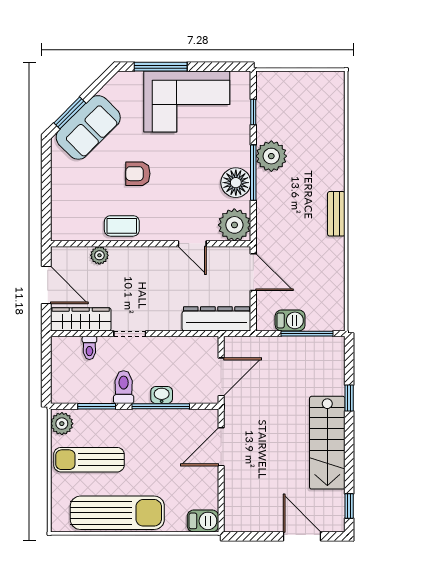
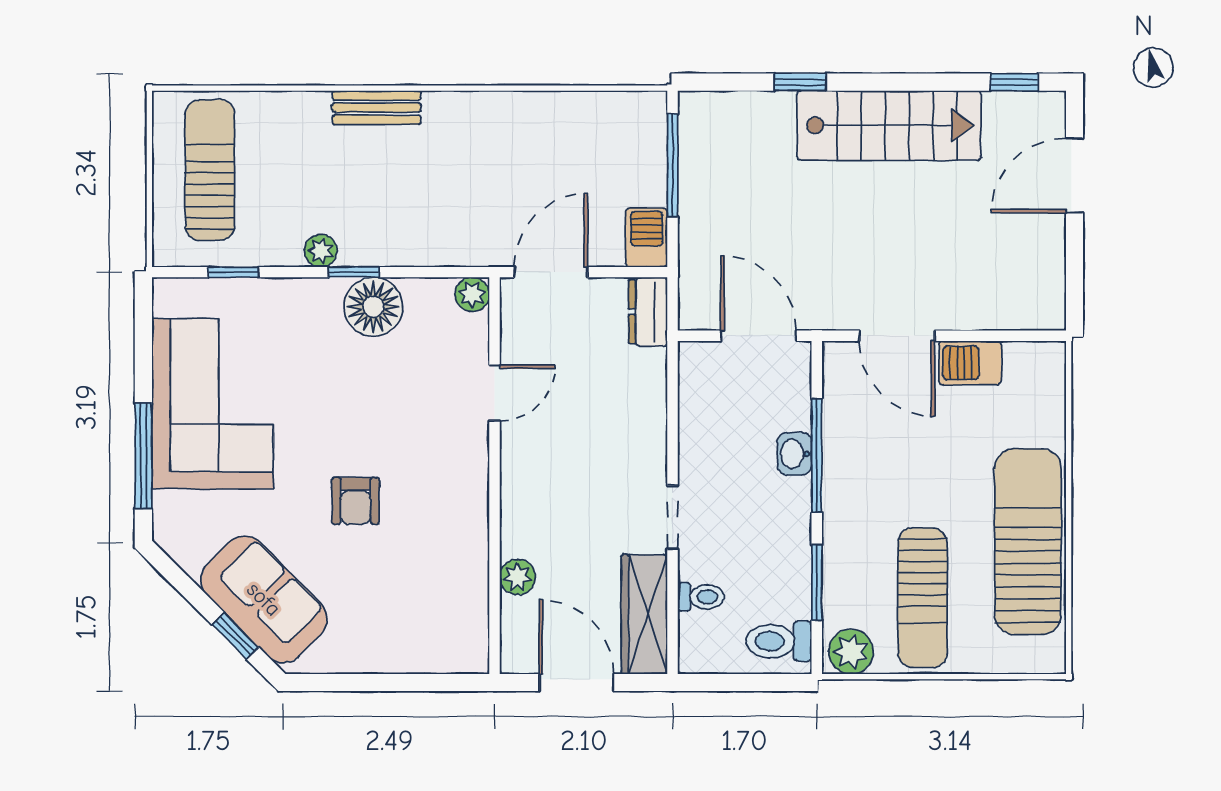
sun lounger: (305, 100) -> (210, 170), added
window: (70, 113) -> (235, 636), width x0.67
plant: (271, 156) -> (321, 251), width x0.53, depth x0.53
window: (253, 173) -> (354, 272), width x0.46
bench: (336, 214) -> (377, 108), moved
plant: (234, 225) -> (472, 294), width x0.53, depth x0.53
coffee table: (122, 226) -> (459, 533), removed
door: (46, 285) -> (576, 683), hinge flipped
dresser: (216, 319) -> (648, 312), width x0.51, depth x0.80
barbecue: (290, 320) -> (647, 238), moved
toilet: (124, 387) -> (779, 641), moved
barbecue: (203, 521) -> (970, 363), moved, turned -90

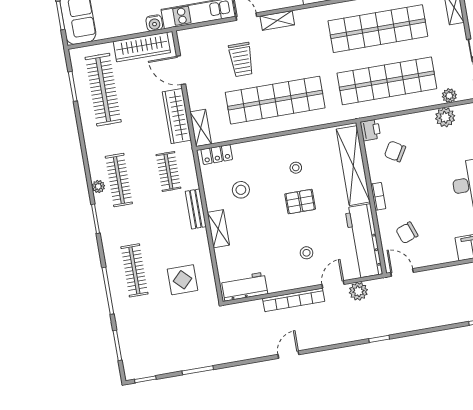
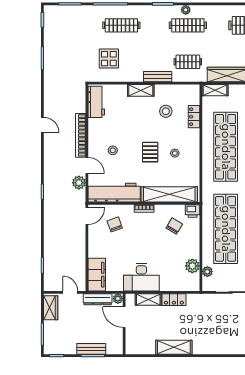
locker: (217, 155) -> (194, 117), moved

□ □ □ □ □ □ □

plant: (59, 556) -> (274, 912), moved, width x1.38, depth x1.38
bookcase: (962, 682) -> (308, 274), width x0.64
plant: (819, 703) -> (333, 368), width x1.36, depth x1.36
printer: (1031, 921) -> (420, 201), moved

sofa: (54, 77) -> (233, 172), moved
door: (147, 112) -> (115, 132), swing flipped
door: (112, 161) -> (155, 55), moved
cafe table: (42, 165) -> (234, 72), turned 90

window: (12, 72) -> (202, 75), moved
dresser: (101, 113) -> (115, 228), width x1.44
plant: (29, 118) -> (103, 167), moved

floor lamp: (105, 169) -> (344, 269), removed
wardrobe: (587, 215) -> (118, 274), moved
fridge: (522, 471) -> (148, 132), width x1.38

□ □ □ □ □ □ □

Above are some records; quote exactly and only the lines that begin at the line containing "sun lounger: (305, 100) -> (210, 170), added" and stop after the line containing "locker: (217, 155) -> (194, 117), moved", leaving out the pictures.

▶ Answer for the task:
sun lounger: (305, 100) -> (210, 170), added
window: (70, 113) -> (235, 636), width x0.67
plant: (271, 156) -> (321, 251), width x0.53, depth x0.53
window: (253, 173) -> (354, 272), width x0.46
bench: (336, 214) -> (377, 108), moved
plant: (234, 225) -> (472, 294), width x0.53, depth x0.53
coffee table: (122, 226) -> (459, 533), removed
door: (46, 285) -> (576, 683), hinge flipped
dresser: (216, 319) -> (648, 312), width x0.51, depth x0.80
barbecue: (290, 320) -> (647, 238), moved
toilet: (124, 387) -> (779, 641), moved
barbecue: (203, 521) -> (970, 363), moved, turned -90

locker: (217, 155) -> (194, 117), moved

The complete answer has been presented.